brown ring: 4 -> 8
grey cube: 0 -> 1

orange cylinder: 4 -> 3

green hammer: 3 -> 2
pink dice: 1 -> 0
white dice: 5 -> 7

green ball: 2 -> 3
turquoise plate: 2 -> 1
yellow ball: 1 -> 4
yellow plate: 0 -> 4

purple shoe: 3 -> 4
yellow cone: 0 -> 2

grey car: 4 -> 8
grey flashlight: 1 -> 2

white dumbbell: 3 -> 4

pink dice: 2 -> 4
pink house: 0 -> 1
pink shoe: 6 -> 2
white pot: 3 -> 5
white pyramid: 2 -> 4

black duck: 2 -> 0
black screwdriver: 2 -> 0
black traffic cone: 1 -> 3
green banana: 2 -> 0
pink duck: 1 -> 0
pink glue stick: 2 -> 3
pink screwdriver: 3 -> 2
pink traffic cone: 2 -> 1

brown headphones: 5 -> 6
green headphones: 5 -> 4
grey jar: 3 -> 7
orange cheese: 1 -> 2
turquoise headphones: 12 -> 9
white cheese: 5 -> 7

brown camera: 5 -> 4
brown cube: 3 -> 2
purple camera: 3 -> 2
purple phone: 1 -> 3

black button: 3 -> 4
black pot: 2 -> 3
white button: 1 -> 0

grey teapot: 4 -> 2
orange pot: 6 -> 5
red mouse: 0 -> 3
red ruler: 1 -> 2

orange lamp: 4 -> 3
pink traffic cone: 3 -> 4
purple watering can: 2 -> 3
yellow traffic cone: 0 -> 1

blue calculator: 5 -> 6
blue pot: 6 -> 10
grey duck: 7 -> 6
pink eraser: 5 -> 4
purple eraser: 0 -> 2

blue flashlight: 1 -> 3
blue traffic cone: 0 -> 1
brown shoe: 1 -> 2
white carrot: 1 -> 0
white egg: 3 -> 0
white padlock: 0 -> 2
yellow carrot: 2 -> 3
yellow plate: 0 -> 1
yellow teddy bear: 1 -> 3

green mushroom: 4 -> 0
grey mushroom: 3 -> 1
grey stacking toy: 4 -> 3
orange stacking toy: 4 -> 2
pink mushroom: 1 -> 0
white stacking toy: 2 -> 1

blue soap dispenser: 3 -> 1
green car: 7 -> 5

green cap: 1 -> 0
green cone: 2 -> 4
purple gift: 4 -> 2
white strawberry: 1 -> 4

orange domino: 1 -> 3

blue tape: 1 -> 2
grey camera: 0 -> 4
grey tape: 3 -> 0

▬▬▬▬▬▬

Each line from the top of the material above through the line containing "blue calculator: 5 -> 6" must be output exactly, and no other line.

brown ring: 4 -> 8
grey cube: 0 -> 1

orange cylinder: 4 -> 3

green hammer: 3 -> 2
pink dice: 1 -> 0
white dice: 5 -> 7

green ball: 2 -> 3
turquoise plate: 2 -> 1
yellow ball: 1 -> 4
yellow plate: 0 -> 4

purple shoe: 3 -> 4
yellow cone: 0 -> 2

grey car: 4 -> 8
grey flashlight: 1 -> 2

white dumbbell: 3 -> 4

pink dice: 2 -> 4
pink house: 0 -> 1
pink shoe: 6 -> 2
white pot: 3 -> 5
white pyramid: 2 -> 4

black duck: 2 -> 0
black screwdriver: 2 -> 0
black traffic cone: 1 -> 3
green banana: 2 -> 0
pink duck: 1 -> 0
pink glue stick: 2 -> 3
pink screwdriver: 3 -> 2
pink traffic cone: 2 -> 1

brown headphones: 5 -> 6
green headphones: 5 -> 4
grey jar: 3 -> 7
orange cheese: 1 -> 2
turquoise headphones: 12 -> 9
white cheese: 5 -> 7

brown camera: 5 -> 4
brown cube: 3 -> 2
purple camera: 3 -> 2
purple phone: 1 -> 3

black button: 3 -> 4
black pot: 2 -> 3
white button: 1 -> 0

grey teapot: 4 -> 2
orange pot: 6 -> 5
red mouse: 0 -> 3
red ruler: 1 -> 2

orange lamp: 4 -> 3
pink traffic cone: 3 -> 4
purple watering can: 2 -> 3
yellow traffic cone: 0 -> 1

blue calculator: 5 -> 6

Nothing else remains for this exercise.